▶ INFORMATION PROVIDED

Content starts

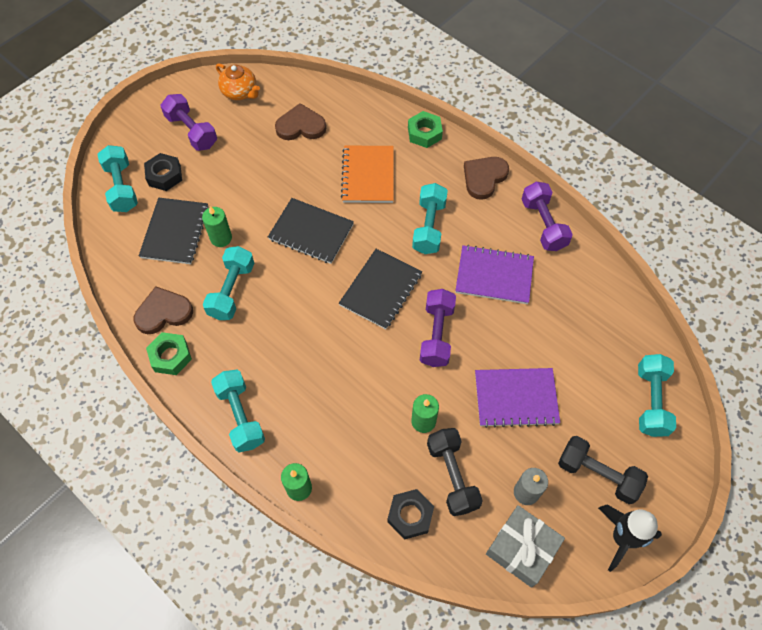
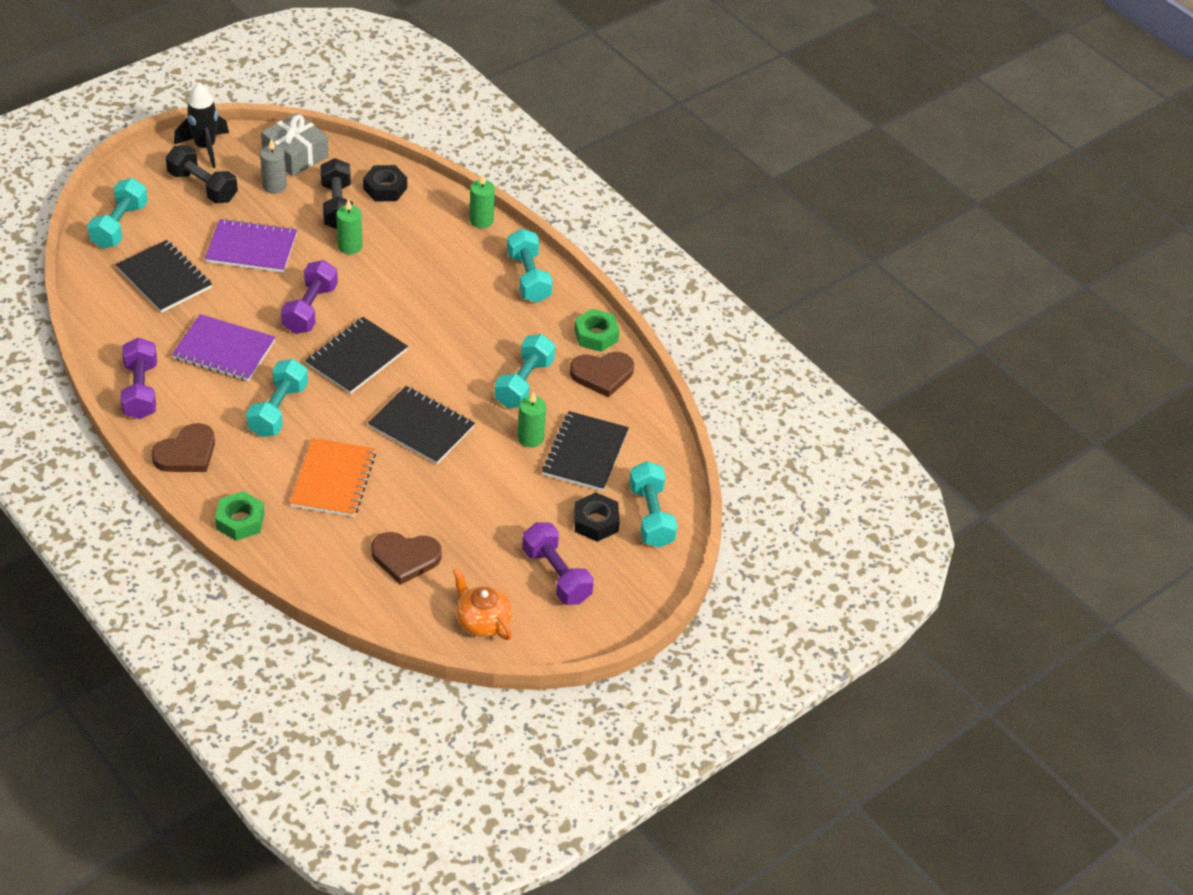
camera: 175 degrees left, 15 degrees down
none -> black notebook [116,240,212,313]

Content ends
Content starts

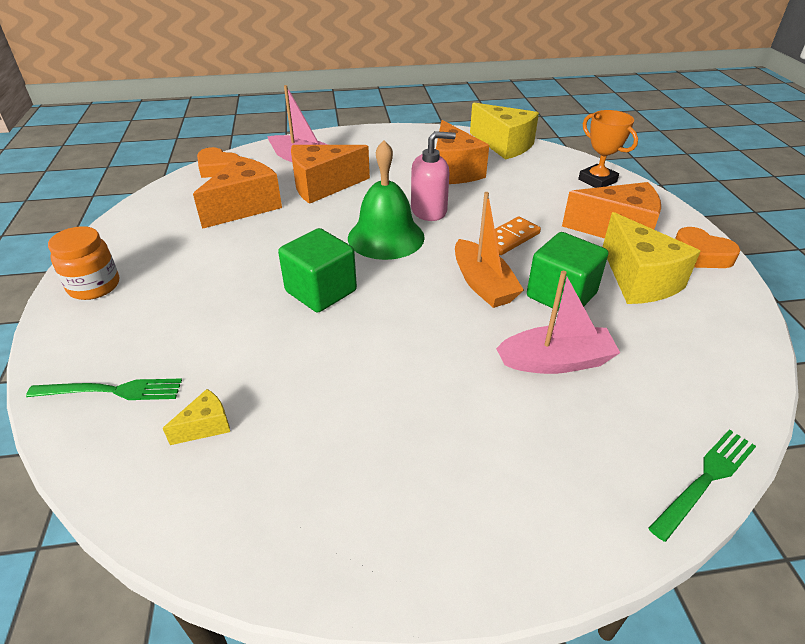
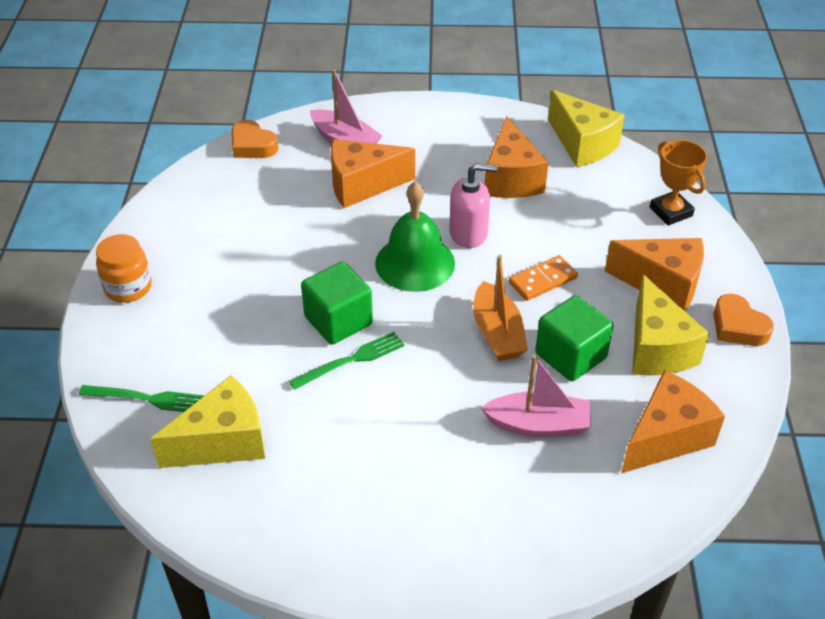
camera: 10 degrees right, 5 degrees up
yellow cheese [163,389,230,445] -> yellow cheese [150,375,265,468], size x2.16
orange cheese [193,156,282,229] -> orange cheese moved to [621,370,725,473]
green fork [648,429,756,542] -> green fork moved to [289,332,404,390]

Content ends

▶ EXERCISE DETAILS
Print only what lies in the material above starting at the line with "camera: 175 degrees left, 15 degrees down" and ending at the line with "none -> black notebook [116,240,212,313]", every line exactly as given.

▶ ANSWER TO THIS PROBLEM
camera: 175 degrees left, 15 degrees down
none -> black notebook [116,240,212,313]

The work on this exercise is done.